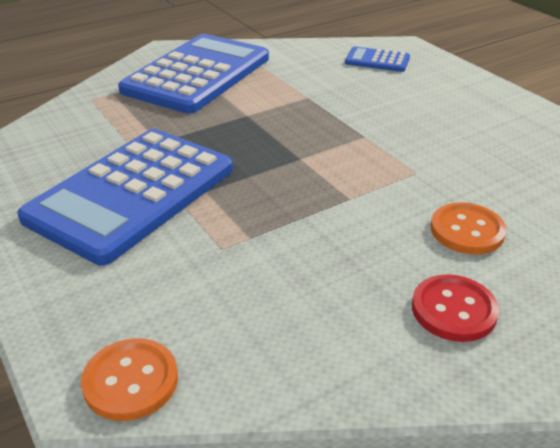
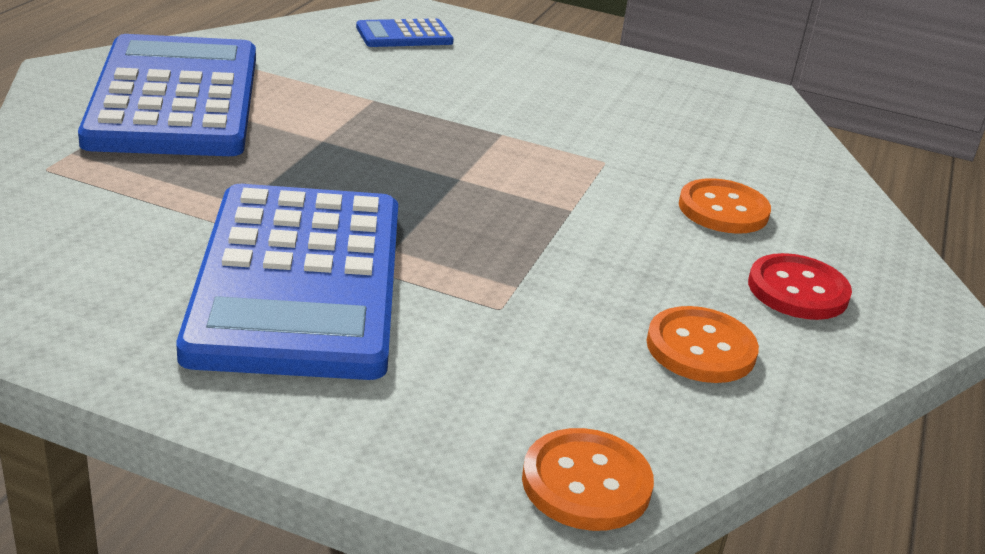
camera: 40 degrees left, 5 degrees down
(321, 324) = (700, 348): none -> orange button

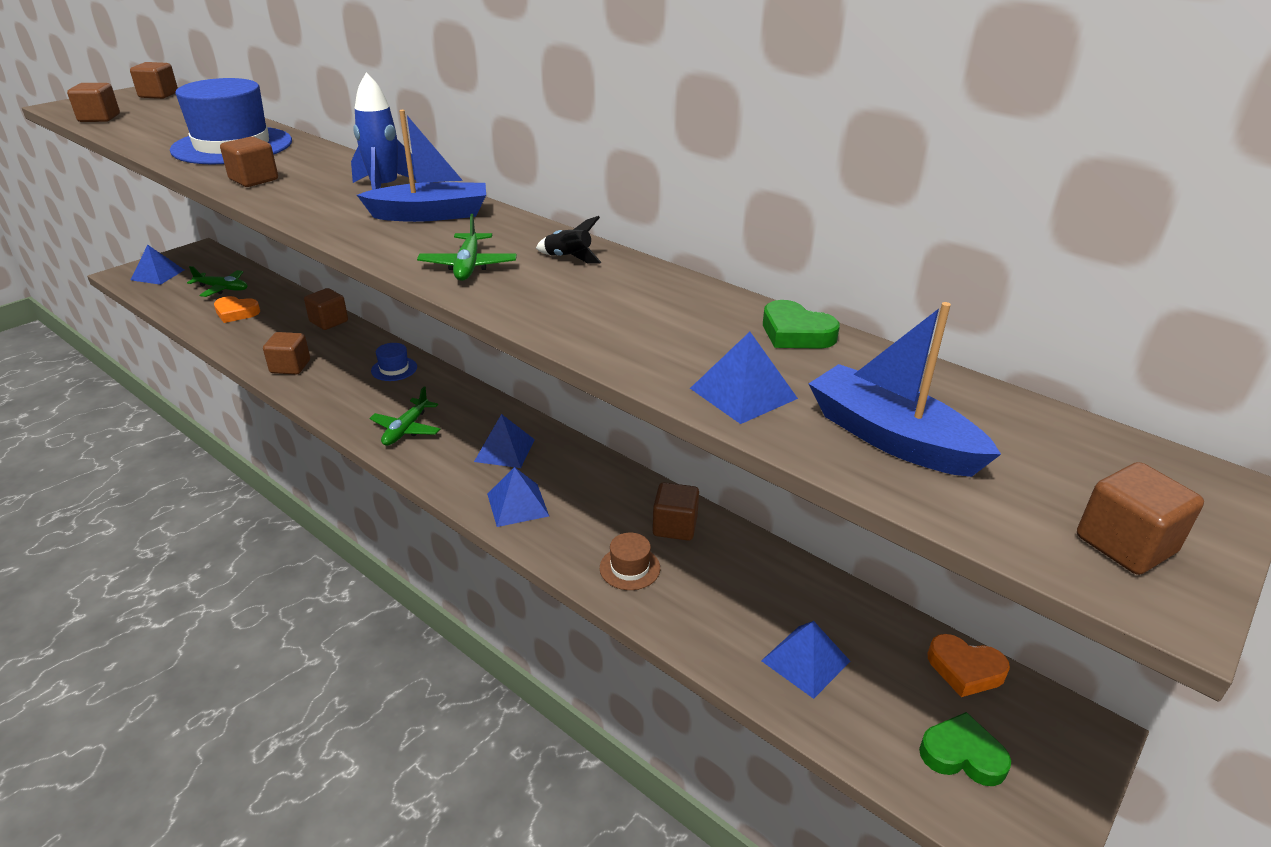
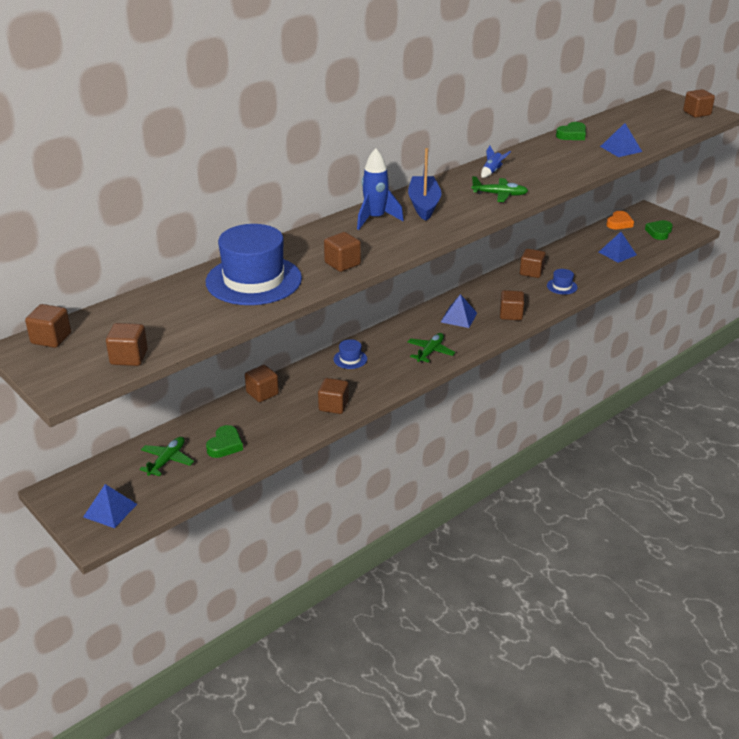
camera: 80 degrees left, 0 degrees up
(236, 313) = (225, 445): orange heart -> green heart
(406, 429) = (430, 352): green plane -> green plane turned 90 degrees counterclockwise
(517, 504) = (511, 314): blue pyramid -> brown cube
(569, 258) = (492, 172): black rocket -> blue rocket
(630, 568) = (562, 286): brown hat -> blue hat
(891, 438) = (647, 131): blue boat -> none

• [ASSIGNED TASK] Starting at the first line of the material above and ending with the line that contains "(517, 504) = (511, 314): blue", reproduce every line exactly, and leave out the pictures.

• [EXERCISE ANSWER]
camera: 40 degrees left, 5 degrees down
(321, 324) = (700, 348): none -> orange button

camera: 80 degrees left, 0 degrees up
(236, 313) = (225, 445): orange heart -> green heart
(406, 429) = (430, 352): green plane -> green plane turned 90 degrees counterclockwise
(517, 504) = (511, 314): blue pyramid -> brown cube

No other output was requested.